Give the number of lines in the material below where the word "none" shows up, without anything else.

◆ RECORDS SHOWN
--------------------------------------------------

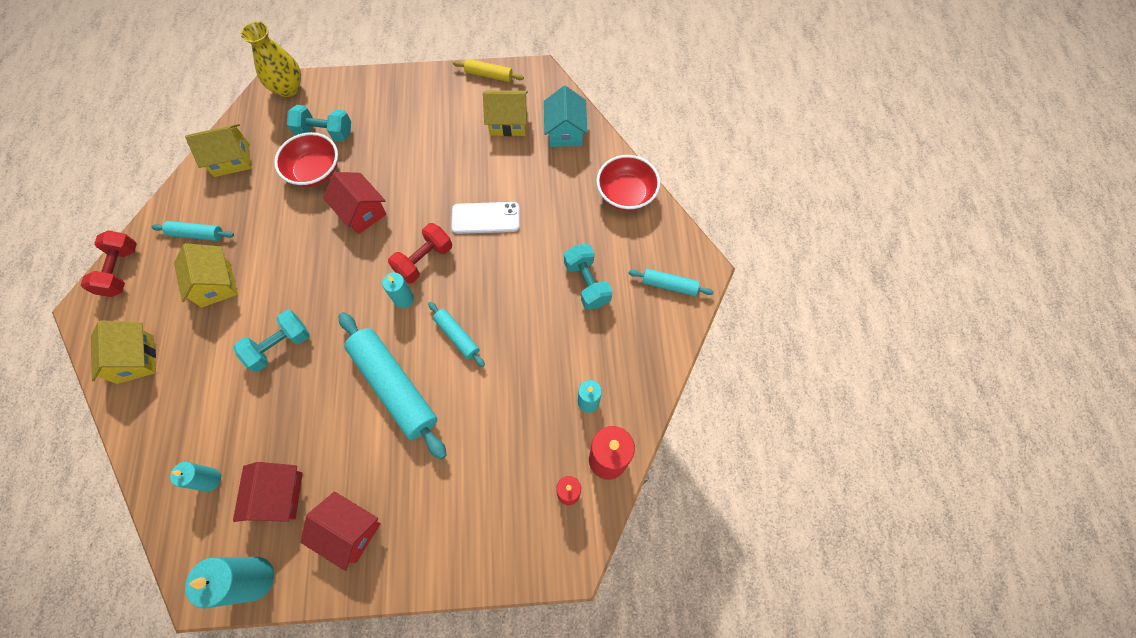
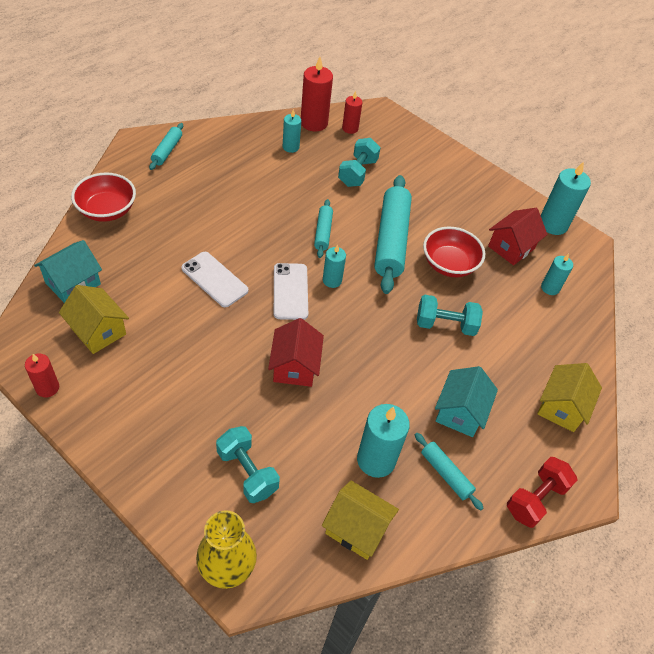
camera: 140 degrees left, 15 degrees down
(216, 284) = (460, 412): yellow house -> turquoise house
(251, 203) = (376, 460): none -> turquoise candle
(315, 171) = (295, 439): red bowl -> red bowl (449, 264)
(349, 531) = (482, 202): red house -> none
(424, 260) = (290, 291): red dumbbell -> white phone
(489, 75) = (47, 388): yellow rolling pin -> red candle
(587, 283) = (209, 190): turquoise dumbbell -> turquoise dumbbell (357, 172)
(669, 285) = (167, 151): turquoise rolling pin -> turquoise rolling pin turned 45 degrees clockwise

--------------------------------------------------

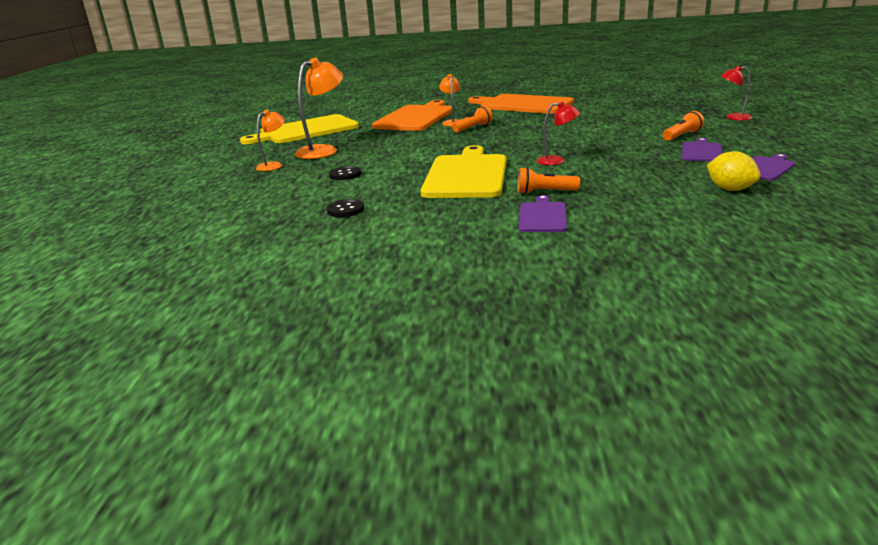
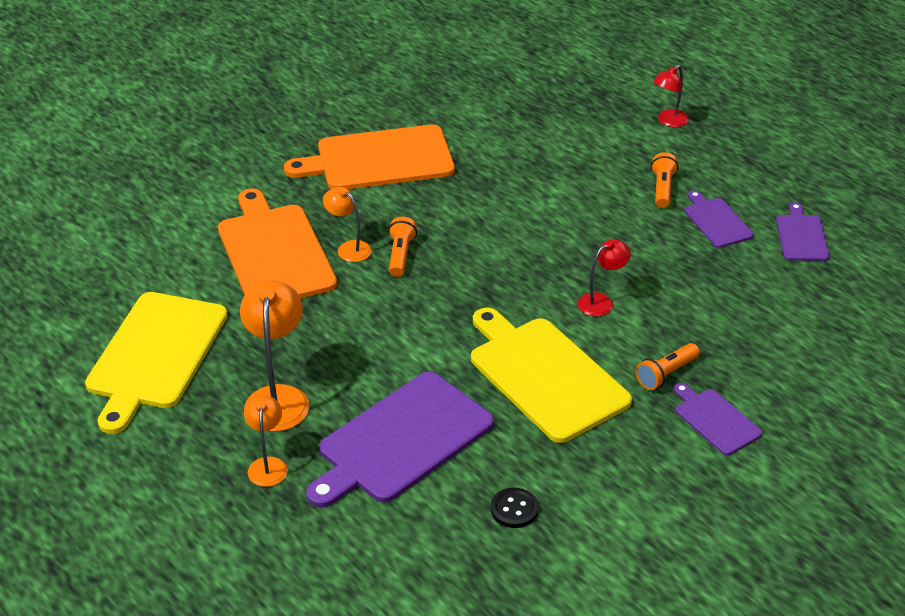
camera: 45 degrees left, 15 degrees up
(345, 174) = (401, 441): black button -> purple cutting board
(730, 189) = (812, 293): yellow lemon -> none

--------------------------------------------------

◆ EXERCISE RESPONSE
3